Return the data below exactly, but only from the line containing "black spoon: 2 -> 4" through the line containing "white spoon: 1 -> 0", with both of those lines included.

Dataset extract =
########

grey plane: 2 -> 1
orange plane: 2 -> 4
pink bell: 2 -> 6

########

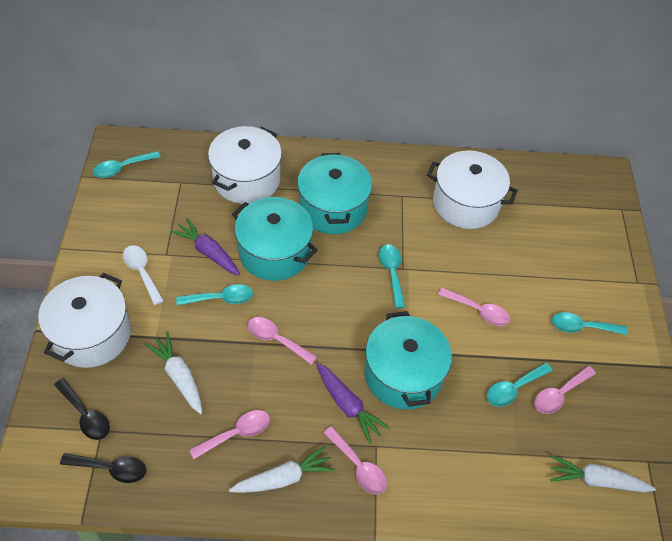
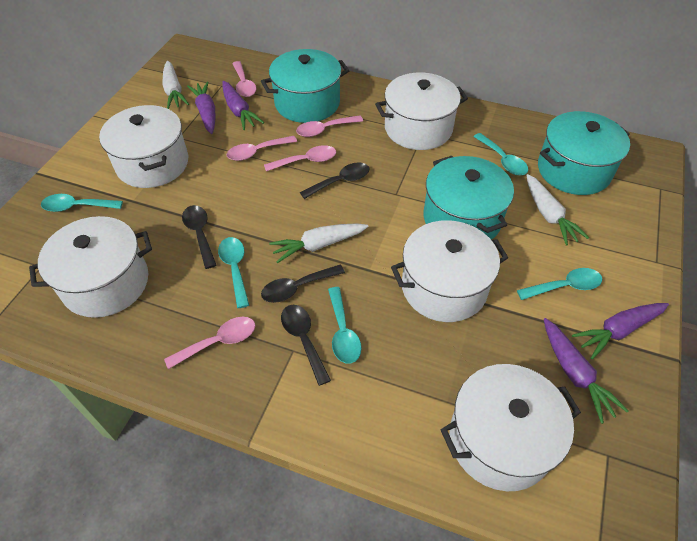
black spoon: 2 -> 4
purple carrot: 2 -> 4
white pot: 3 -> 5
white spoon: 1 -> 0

########

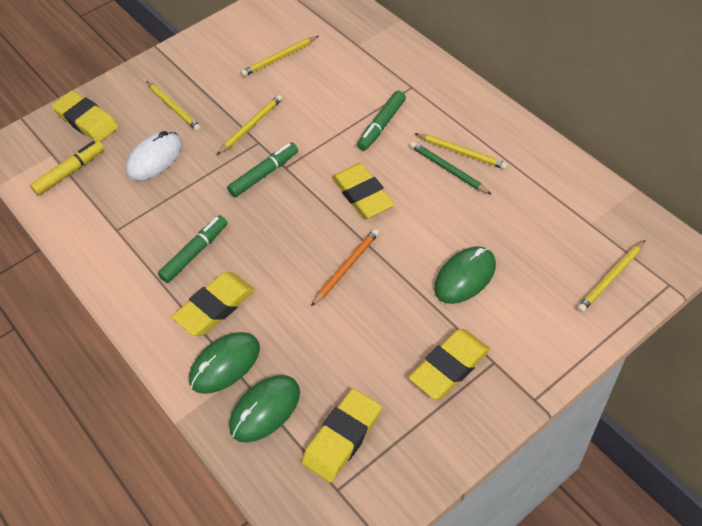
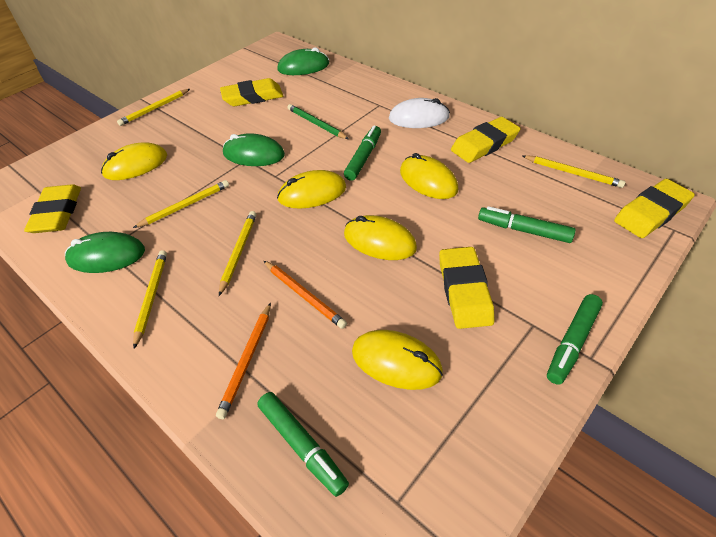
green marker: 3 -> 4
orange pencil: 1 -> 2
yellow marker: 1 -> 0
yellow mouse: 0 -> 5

########

Written solution =
black spoon: 2 -> 4
purple carrot: 2 -> 4
white pot: 3 -> 5
white spoon: 1 -> 0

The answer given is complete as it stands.